Source data:
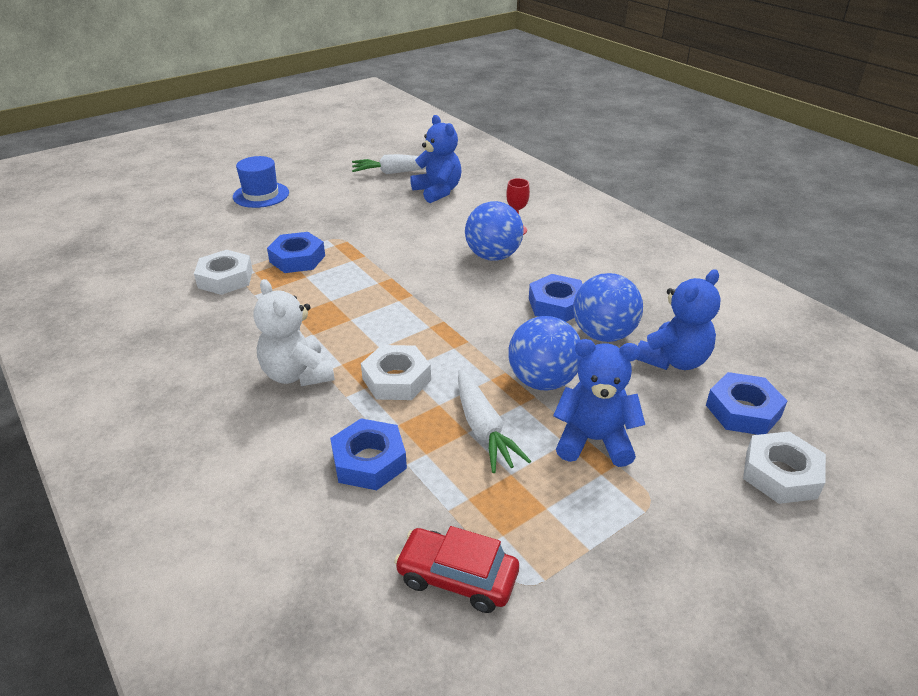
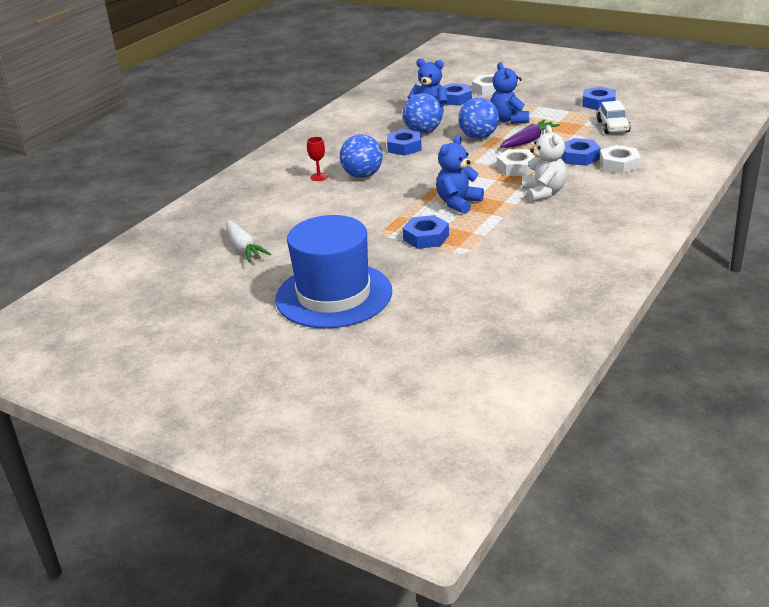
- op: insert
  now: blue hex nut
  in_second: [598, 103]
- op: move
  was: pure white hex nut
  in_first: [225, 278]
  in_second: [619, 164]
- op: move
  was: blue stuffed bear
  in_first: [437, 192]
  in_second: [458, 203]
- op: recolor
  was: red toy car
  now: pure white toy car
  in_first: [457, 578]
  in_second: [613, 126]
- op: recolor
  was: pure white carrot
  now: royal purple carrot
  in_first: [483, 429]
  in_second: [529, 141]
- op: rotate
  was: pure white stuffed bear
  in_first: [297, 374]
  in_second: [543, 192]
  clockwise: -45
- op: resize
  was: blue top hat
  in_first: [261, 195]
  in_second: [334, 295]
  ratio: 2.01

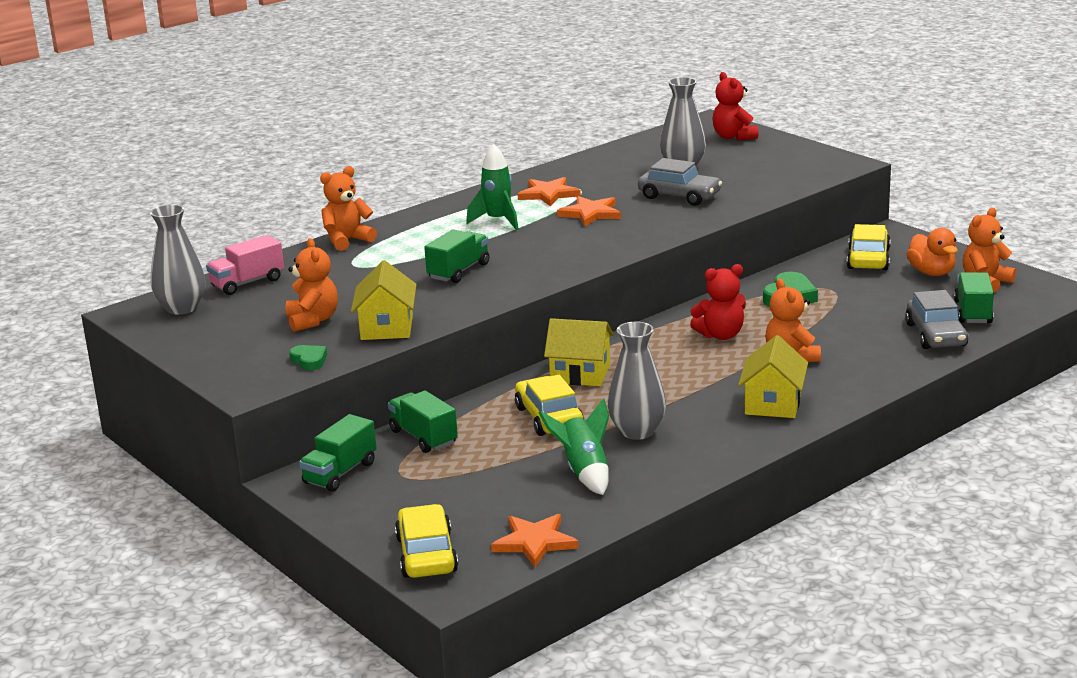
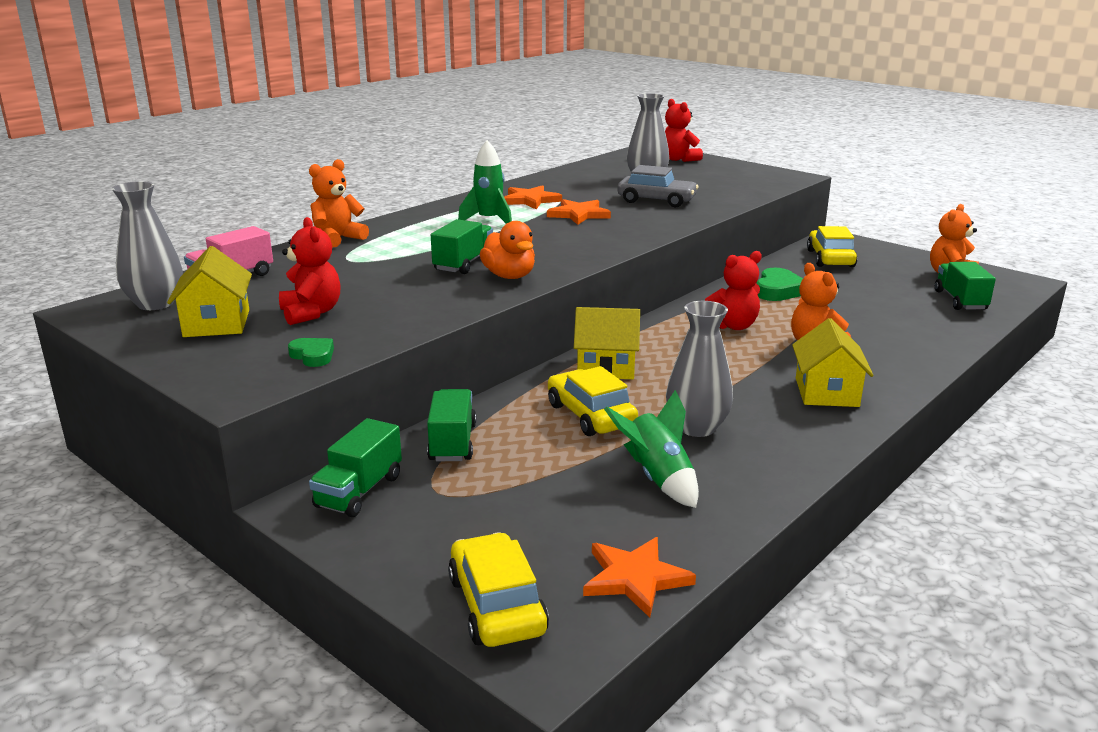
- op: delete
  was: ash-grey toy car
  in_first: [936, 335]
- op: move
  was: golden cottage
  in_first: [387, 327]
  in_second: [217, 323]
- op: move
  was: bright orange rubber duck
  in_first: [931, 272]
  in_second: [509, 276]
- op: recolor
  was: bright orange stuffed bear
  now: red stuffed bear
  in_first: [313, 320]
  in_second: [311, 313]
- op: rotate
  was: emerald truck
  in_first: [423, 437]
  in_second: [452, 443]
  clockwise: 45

...

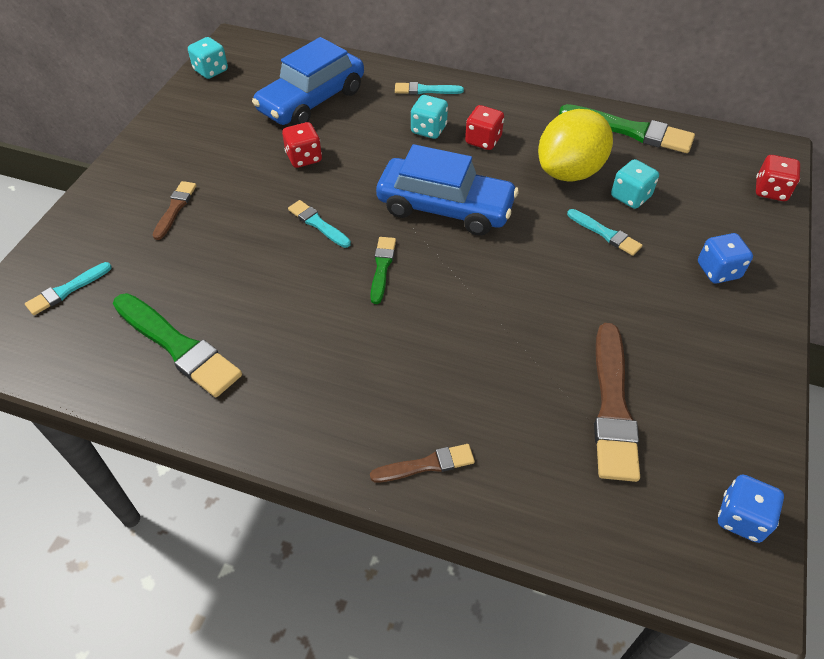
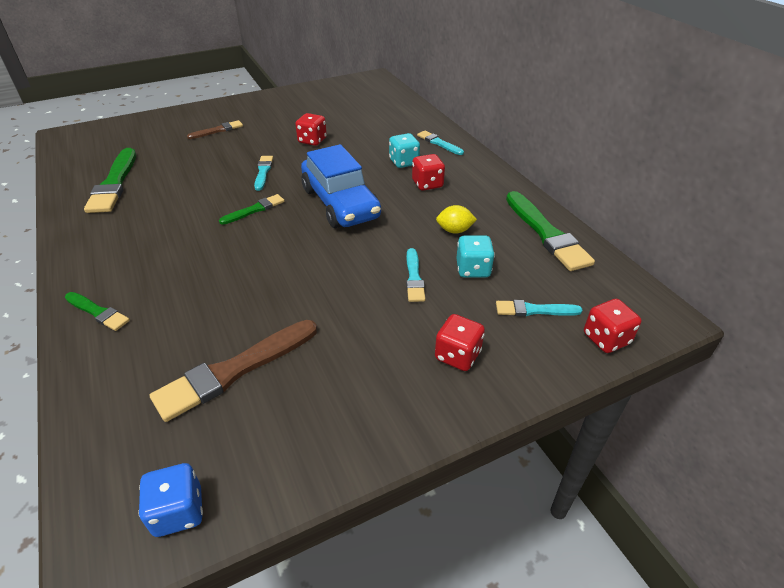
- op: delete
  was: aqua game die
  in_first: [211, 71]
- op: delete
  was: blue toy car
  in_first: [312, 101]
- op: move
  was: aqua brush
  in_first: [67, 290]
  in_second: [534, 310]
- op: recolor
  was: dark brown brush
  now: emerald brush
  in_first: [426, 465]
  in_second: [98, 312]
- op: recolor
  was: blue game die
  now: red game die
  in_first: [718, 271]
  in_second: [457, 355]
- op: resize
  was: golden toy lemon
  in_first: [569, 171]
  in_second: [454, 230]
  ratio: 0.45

• WORK INSTRUCTION: From the entries above, list each line with "carrot" in it.

• SOLUTION:
  was: pure white carrot
  now: royal purple carrot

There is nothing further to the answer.